## YOUR INSTRUCTIONS
Nothing is needed except the lines below that run from the one with "TP1: none -> test point (VB)" through the one with "L1: 33mH (+3V3, 0V) -> 33mH (+3V3, SW)", repeated exactly.

Start of DATASET EXTRACT

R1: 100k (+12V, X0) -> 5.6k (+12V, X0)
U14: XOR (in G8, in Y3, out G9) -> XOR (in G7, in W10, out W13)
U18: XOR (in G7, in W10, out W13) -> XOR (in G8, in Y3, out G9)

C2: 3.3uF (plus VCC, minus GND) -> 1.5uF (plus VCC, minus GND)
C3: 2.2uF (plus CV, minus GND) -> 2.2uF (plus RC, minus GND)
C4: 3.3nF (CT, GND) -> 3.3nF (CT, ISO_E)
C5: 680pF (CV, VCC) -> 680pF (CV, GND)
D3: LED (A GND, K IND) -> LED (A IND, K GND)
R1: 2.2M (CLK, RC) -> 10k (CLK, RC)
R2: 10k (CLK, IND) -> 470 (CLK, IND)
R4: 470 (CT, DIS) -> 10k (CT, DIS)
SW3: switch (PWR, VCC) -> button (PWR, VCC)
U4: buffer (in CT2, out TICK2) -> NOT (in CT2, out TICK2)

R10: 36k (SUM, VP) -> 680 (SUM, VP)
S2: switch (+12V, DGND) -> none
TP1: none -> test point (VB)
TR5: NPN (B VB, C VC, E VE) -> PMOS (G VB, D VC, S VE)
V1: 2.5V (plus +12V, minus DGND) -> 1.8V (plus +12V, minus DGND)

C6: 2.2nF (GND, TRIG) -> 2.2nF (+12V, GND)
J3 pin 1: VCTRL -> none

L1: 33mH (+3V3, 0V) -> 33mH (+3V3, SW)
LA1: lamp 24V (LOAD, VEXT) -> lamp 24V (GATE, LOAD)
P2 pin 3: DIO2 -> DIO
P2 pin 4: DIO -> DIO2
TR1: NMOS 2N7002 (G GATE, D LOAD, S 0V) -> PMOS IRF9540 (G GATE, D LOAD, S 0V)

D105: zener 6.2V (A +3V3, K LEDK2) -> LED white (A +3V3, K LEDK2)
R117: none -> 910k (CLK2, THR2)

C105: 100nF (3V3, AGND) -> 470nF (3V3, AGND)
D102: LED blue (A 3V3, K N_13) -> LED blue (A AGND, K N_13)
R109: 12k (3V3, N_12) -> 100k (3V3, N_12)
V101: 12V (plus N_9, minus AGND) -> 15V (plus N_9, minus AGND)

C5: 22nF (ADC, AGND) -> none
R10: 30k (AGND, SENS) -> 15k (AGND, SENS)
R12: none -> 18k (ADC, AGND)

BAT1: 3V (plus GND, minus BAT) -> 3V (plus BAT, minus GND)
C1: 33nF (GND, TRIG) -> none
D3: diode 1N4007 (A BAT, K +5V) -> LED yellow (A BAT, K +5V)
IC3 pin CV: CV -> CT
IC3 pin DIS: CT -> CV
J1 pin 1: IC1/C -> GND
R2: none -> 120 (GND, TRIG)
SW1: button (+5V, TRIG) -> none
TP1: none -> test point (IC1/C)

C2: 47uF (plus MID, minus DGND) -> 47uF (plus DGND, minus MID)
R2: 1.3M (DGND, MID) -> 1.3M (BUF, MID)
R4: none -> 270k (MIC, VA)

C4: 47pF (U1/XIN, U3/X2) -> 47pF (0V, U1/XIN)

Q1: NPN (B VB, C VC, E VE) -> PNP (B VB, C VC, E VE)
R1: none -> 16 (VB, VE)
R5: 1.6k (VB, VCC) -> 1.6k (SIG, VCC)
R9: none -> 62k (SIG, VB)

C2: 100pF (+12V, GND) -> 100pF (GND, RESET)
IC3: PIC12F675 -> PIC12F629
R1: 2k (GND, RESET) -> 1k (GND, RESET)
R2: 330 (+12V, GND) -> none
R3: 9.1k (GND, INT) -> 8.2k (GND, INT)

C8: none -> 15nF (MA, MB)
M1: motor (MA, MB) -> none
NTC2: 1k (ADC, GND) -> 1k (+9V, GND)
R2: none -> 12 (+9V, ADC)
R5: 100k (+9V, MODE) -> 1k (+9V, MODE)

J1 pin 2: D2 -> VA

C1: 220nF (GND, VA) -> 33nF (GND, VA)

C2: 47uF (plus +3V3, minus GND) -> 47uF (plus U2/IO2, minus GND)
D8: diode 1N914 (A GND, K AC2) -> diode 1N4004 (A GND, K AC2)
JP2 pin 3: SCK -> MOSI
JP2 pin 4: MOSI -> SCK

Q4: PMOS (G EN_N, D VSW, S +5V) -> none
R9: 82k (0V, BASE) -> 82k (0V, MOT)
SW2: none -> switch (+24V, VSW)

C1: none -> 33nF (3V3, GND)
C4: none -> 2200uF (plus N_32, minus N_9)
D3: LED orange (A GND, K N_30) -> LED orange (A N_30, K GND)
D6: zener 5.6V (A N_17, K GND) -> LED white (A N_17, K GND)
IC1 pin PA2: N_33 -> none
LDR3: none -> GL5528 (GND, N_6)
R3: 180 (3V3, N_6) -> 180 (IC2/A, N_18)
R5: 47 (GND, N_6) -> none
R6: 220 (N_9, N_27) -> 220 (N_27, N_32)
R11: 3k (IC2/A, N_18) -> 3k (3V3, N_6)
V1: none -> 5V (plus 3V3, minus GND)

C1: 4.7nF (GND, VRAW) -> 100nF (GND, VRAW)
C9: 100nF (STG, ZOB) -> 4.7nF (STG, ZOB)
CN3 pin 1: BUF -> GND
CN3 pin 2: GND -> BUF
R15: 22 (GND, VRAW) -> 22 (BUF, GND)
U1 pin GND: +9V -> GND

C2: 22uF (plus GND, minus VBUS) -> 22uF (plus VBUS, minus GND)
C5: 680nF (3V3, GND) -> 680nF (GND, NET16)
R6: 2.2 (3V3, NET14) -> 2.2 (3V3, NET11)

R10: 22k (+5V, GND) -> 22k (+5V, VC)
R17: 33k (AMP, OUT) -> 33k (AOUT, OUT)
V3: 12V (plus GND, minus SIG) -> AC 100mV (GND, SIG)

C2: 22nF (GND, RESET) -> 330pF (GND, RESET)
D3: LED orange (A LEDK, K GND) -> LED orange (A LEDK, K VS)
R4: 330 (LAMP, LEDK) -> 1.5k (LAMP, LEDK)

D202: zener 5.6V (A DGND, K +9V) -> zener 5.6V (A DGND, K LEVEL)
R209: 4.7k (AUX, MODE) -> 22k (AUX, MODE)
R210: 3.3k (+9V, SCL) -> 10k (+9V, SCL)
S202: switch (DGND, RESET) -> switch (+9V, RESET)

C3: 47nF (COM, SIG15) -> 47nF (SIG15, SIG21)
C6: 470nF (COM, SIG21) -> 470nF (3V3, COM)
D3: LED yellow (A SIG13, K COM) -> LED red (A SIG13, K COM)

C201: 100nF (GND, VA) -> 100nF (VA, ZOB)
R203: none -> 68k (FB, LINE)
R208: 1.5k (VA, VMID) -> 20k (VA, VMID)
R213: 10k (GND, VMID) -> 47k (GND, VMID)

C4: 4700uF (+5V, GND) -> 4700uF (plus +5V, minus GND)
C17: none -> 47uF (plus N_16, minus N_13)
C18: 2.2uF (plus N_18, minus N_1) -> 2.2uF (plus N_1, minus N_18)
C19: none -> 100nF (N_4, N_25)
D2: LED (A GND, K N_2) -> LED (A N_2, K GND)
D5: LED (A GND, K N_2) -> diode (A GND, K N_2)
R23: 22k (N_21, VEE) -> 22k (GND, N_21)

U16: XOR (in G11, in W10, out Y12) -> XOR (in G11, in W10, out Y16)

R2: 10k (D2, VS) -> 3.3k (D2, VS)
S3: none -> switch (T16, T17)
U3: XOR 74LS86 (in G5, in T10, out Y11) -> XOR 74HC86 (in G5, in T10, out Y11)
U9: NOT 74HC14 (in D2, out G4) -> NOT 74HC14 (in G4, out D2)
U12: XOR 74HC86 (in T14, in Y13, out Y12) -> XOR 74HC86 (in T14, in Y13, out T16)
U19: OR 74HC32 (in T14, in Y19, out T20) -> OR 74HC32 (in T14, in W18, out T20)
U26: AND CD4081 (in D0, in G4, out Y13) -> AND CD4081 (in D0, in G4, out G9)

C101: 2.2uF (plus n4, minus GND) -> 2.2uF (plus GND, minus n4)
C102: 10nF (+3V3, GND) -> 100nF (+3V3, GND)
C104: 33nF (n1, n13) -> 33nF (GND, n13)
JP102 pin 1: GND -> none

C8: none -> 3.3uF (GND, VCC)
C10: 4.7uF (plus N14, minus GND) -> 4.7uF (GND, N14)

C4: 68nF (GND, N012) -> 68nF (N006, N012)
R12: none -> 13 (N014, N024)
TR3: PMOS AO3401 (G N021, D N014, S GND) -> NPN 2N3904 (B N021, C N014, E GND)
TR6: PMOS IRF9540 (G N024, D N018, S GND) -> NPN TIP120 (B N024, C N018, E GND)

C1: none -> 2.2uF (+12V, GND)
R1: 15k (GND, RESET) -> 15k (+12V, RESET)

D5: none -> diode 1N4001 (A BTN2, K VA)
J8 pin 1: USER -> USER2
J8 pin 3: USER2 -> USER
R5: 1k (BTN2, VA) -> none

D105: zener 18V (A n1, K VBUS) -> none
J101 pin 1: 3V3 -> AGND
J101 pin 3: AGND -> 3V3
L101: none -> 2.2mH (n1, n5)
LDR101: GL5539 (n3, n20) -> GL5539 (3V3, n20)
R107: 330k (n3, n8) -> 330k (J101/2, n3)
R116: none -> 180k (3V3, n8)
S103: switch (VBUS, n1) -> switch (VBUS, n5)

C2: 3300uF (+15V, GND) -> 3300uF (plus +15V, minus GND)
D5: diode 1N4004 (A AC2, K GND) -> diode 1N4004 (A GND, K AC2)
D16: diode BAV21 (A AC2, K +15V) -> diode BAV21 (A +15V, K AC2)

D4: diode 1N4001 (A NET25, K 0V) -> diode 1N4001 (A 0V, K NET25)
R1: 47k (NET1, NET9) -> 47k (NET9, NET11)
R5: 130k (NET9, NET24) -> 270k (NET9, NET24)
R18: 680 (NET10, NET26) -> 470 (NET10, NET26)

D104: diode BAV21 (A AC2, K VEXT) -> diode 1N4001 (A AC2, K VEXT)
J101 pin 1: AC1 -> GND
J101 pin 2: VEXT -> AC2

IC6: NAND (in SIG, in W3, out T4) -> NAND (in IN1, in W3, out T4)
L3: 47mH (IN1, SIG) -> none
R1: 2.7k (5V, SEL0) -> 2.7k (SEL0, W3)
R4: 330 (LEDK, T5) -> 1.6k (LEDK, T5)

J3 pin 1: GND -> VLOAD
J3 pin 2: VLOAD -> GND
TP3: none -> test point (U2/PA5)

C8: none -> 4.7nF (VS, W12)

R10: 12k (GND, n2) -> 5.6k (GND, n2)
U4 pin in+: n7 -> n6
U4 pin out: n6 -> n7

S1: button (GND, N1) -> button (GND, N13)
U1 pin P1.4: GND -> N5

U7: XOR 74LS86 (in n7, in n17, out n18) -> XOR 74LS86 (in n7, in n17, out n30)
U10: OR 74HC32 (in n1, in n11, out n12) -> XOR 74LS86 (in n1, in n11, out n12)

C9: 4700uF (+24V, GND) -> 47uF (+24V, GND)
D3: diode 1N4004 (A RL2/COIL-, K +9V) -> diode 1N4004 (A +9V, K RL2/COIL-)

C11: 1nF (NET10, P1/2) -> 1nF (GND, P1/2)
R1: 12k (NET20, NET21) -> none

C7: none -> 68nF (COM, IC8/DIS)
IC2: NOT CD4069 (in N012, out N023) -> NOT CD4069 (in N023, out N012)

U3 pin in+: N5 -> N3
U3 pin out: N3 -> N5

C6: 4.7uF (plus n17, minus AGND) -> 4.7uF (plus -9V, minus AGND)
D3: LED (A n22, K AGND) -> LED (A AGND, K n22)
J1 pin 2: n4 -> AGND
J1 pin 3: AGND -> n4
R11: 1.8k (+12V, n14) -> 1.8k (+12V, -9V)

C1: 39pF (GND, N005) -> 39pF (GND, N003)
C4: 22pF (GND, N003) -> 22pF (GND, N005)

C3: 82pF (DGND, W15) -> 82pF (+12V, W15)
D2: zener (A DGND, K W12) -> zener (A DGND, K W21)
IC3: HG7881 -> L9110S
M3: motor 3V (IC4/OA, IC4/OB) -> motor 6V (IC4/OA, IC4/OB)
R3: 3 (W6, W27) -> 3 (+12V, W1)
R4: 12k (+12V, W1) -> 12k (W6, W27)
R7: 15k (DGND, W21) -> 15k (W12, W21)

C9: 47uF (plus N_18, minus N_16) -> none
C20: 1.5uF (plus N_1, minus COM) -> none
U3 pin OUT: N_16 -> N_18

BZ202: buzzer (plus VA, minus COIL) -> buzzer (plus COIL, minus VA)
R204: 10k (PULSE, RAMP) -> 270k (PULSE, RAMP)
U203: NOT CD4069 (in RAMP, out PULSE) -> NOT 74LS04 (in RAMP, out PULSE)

End of DATASET EXTRACT

## RESULT FOR THIS EXERCISE
TP1: none -> test point (VB)
TR5: NPN (B VB, C VC, E VE) -> PMOS (G VB, D VC, S VE)
V1: 2.5V (plus +12V, minus DGND) -> 1.8V (plus +12V, minus DGND)

C6: 2.2nF (GND, TRIG) -> 2.2nF (+12V, GND)
J3 pin 1: VCTRL -> none

L1: 33mH (+3V3, 0V) -> 33mH (+3V3, SW)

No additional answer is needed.